▶ _Input_:
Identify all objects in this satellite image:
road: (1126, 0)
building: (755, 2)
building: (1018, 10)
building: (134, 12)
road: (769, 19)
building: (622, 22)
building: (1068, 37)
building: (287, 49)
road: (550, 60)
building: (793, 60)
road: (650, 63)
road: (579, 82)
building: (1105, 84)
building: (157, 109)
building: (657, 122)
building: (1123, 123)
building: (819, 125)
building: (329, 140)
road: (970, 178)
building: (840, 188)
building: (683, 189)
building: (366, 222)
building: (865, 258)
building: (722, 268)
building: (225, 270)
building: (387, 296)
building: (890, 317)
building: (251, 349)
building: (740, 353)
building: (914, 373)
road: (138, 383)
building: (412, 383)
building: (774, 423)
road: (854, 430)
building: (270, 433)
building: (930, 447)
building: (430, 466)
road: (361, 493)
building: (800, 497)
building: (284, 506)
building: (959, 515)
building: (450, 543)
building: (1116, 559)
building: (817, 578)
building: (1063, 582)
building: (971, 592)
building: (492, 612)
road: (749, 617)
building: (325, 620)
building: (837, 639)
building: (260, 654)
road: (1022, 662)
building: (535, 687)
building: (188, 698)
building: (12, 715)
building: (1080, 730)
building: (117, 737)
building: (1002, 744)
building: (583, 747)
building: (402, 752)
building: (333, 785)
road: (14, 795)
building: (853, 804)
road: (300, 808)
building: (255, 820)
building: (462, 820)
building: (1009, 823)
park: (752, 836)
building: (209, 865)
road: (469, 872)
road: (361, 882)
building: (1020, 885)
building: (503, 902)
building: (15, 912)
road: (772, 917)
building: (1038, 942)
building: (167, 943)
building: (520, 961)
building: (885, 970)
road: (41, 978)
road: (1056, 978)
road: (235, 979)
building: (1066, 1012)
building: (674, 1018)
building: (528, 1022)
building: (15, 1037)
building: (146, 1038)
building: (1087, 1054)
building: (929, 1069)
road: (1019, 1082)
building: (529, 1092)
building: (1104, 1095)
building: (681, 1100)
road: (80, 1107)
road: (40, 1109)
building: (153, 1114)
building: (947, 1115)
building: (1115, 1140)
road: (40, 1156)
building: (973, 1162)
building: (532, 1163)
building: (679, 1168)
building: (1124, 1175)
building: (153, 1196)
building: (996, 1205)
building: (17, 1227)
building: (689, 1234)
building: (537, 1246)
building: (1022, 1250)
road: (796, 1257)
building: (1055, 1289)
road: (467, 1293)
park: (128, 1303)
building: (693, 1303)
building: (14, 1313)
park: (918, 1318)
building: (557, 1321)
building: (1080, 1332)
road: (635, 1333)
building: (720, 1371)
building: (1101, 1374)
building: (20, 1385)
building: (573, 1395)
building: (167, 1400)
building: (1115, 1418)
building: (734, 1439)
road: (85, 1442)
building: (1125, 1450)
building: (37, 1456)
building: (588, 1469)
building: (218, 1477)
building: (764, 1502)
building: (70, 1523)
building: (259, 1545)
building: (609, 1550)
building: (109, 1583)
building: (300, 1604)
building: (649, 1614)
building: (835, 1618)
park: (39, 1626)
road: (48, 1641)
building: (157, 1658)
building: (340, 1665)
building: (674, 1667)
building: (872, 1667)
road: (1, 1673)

▶ _Exercise_:
Make sure every record is repeated exactly.

▶ _Response for this exercise_:
Identify all objects in this satellite image:
road: (1126, 0)
building: (755, 2)
building: (1018, 10)
building: (134, 12)
road: (769, 19)
building: (622, 22)
building: (1068, 37)
building: (287, 49)
road: (550, 60)
building: (793, 60)
road: (650, 63)
road: (579, 82)
building: (1105, 84)
building: (157, 109)
building: (657, 122)
building: (1123, 123)
building: (819, 125)
building: (329, 140)
road: (970, 178)
building: (840, 188)
building: (683, 189)
building: (366, 222)
building: (865, 258)
building: (722, 268)
building: (225, 270)
building: (387, 296)
building: (890, 317)
building: (251, 349)
building: (740, 353)
building: (914, 373)
road: (138, 383)
building: (412, 383)
building: (774, 423)
road: (854, 430)
building: (270, 433)
building: (930, 447)
building: (430, 466)
road: (361, 493)
building: (800, 497)
building: (284, 506)
building: (959, 515)
building: (450, 543)
building: (1116, 559)
building: (817, 578)
building: (1063, 582)
building: (971, 592)
building: (492, 612)
road: (749, 617)
building: (325, 620)
building: (837, 639)
building: (260, 654)
road: (1022, 662)
building: (535, 687)
building: (188, 698)
building: (12, 715)
building: (1080, 730)
building: (117, 737)
building: (1002, 744)
building: (583, 747)
building: (402, 752)
building: (333, 785)
road: (14, 795)
building: (853, 804)
road: (300, 808)
building: (255, 820)
building: (462, 820)
building: (1009, 823)
park: (752, 836)
building: (209, 865)
road: (469, 872)
road: (361, 882)
building: (1020, 885)
building: (503, 902)
building: (15, 912)
road: (772, 917)
building: (1038, 942)
building: (167, 943)
building: (520, 961)
building: (885, 970)
road: (41, 978)
road: (1056, 978)
road: (235, 979)
building: (1066, 1012)
building: (674, 1018)
building: (528, 1022)
building: (15, 1037)
building: (146, 1038)
building: (1087, 1054)
building: (929, 1069)
road: (1019, 1082)
building: (529, 1092)
building: (1104, 1095)
building: (681, 1100)
road: (80, 1107)
road: (40, 1109)
building: (153, 1114)
building: (947, 1115)
building: (1115, 1140)
road: (40, 1156)
building: (973, 1162)
building: (532, 1163)
building: (679, 1168)
building: (1124, 1175)
building: (153, 1196)
building: (996, 1205)
building: (17, 1227)
building: (689, 1234)
building: (537, 1246)
building: (1022, 1250)
road: (796, 1257)
building: (1055, 1289)
road: (467, 1293)
park: (128, 1303)
building: (693, 1303)
building: (14, 1313)
park: (918, 1318)
building: (557, 1321)
building: (1080, 1332)
road: (635, 1333)
building: (720, 1371)
building: (1101, 1374)
building: (20, 1385)
building: (573, 1395)
building: (167, 1400)
building: (1115, 1418)
building: (734, 1439)
road: (85, 1442)
building: (1125, 1450)
building: (37, 1456)
building: (588, 1469)
building: (218, 1477)
building: (764, 1502)
building: (70, 1523)
building: (259, 1545)
building: (609, 1550)
building: (109, 1583)
building: (300, 1604)
building: (649, 1614)
building: (835, 1618)
park: (39, 1626)
road: (48, 1641)
building: (157, 1658)
building: (340, 1665)
building: (674, 1667)
building: (872, 1667)
road: (1, 1673)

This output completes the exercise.